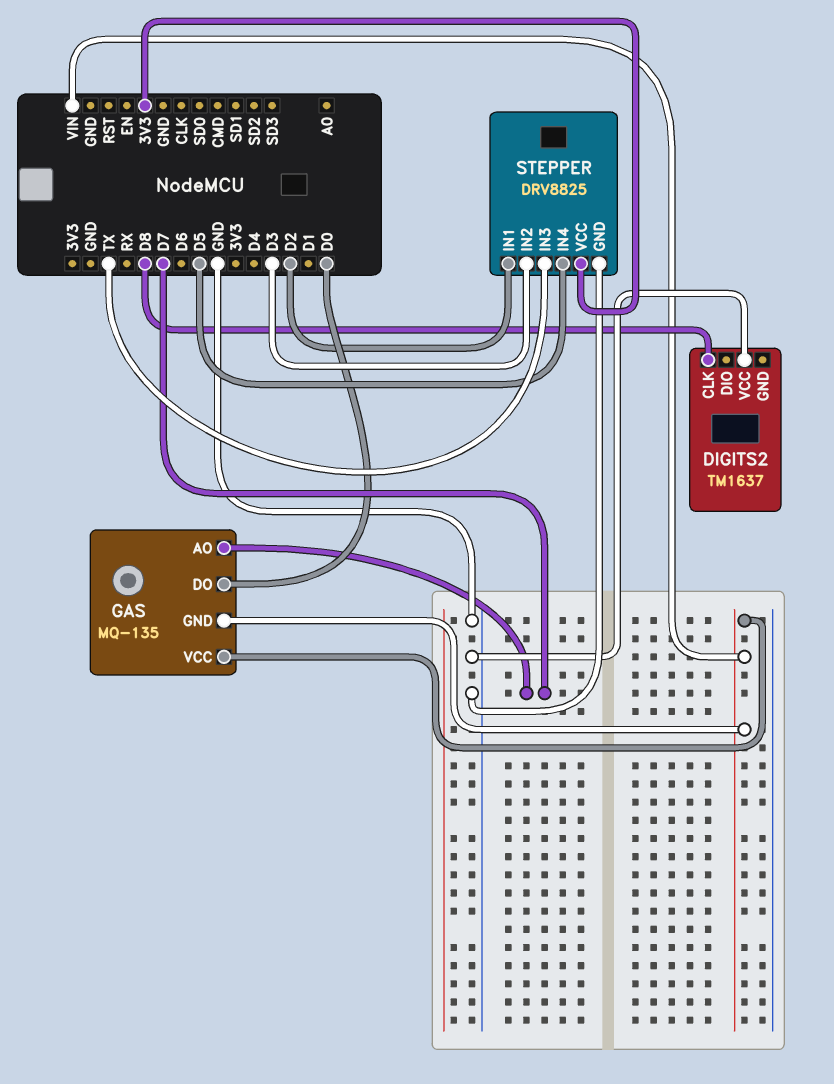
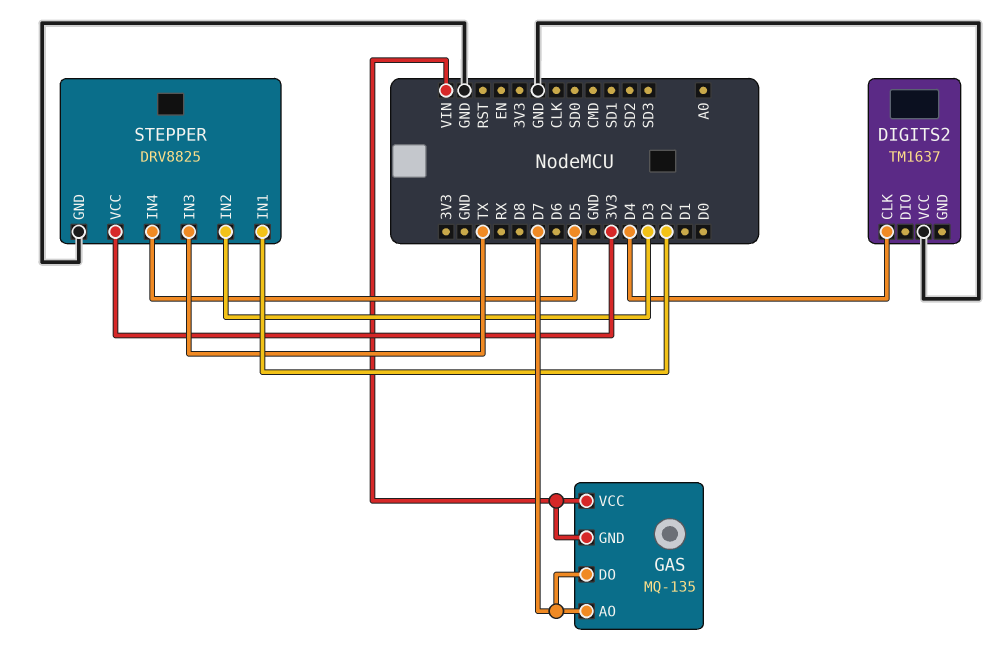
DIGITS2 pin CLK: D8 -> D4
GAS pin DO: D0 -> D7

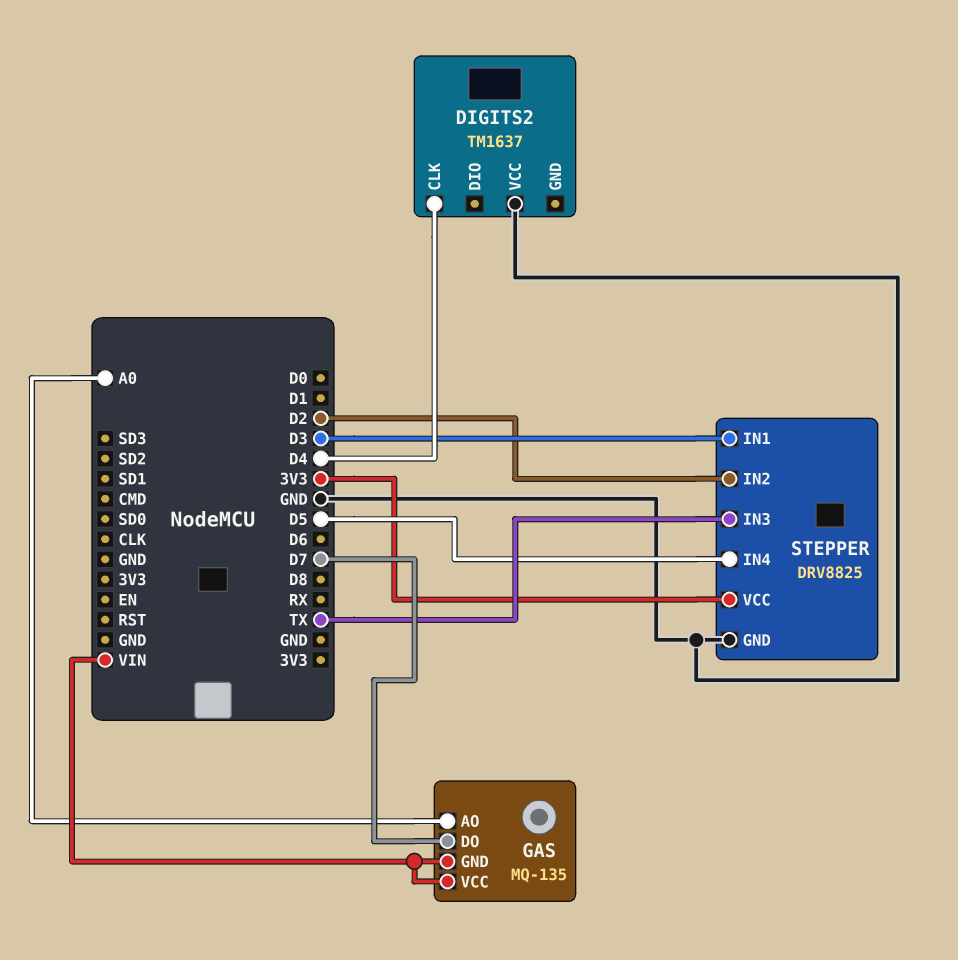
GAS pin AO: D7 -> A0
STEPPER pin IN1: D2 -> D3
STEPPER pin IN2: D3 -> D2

* Work item
Going through the records, work out how many lines contain the word "STEPPER". Please answer with the number only.

* Solution for this task
2